> _What needs to be done_
Work out the number of lines with "section" in them. Reply with that number and no other words.

> _Material provided_
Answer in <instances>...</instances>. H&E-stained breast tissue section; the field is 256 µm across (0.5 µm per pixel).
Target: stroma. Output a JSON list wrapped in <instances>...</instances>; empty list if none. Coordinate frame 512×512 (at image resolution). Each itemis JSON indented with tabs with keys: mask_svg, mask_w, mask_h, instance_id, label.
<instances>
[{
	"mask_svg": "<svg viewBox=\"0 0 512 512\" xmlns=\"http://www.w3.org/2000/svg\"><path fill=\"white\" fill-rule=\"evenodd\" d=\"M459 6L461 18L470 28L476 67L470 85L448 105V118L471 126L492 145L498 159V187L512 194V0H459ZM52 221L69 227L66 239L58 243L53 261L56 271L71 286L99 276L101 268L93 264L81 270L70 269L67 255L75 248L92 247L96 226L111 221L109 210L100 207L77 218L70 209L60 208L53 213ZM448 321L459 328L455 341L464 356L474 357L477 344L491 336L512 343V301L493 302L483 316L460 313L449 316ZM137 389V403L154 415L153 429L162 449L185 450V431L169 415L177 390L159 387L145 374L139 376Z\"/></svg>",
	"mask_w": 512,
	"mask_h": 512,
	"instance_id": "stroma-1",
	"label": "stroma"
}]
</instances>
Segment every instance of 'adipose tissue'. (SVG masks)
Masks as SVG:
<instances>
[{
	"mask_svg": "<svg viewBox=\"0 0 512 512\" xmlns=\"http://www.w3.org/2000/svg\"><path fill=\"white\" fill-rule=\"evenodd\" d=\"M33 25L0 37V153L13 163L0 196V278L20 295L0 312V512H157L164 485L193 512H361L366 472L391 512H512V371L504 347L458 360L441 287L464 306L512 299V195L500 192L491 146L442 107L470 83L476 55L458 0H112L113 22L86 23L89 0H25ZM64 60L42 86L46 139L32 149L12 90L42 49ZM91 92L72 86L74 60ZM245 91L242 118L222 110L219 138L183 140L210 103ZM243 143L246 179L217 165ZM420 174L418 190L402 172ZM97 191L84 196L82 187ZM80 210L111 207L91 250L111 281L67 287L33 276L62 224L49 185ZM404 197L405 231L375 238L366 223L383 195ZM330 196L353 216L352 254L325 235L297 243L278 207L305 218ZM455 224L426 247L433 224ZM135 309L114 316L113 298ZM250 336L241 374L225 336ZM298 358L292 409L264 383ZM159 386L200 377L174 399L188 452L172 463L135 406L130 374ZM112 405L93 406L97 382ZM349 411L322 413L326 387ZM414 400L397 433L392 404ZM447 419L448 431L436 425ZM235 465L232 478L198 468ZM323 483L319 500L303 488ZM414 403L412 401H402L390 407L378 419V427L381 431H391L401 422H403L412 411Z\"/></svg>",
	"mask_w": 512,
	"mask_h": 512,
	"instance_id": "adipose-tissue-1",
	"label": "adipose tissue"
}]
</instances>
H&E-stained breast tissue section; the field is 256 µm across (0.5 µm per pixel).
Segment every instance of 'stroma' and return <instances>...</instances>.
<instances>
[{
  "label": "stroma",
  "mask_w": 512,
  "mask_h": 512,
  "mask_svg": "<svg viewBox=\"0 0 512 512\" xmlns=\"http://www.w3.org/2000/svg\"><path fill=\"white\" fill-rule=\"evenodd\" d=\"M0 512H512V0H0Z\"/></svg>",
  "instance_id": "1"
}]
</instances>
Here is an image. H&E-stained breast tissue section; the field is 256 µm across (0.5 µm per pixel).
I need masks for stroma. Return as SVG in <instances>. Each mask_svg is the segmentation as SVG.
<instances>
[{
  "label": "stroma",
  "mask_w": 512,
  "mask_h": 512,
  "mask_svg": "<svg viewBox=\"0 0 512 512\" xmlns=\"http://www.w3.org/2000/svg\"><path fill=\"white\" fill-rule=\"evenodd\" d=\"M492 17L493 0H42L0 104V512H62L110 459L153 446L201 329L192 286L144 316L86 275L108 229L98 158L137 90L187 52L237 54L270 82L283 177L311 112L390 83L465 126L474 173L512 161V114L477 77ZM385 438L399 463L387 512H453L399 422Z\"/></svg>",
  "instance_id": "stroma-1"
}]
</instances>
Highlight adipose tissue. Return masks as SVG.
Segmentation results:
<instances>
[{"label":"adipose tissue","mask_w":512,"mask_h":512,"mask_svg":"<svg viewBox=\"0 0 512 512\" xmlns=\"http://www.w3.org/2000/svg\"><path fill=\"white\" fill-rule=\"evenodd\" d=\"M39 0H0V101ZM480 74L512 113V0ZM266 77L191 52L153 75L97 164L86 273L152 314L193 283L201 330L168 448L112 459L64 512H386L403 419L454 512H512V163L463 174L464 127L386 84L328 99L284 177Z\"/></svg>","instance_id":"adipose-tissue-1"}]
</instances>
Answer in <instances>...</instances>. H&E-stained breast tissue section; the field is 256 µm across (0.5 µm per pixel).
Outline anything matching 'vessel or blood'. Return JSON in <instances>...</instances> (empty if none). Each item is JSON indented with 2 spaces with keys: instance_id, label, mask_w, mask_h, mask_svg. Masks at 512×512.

> _Correct result_
4